== Stored dataset items ==
____________________
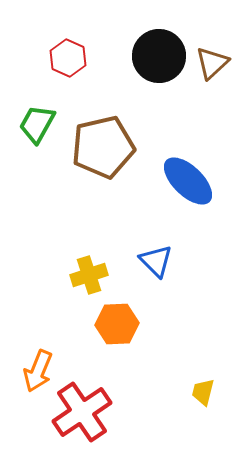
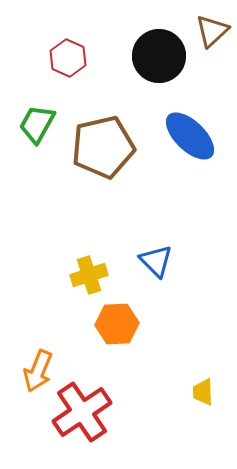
brown triangle: moved 32 px up
blue ellipse: moved 2 px right, 45 px up
yellow trapezoid: rotated 16 degrees counterclockwise
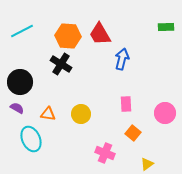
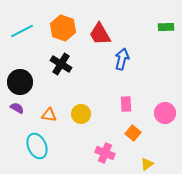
orange hexagon: moved 5 px left, 8 px up; rotated 15 degrees clockwise
orange triangle: moved 1 px right, 1 px down
cyan ellipse: moved 6 px right, 7 px down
____________________
== WHAT YOU HAVE TO DO ==
In the entries above, find each line with the word "down" and copy it.

== RESULT ==
orange triangle: moved 1 px right, 1 px down
cyan ellipse: moved 6 px right, 7 px down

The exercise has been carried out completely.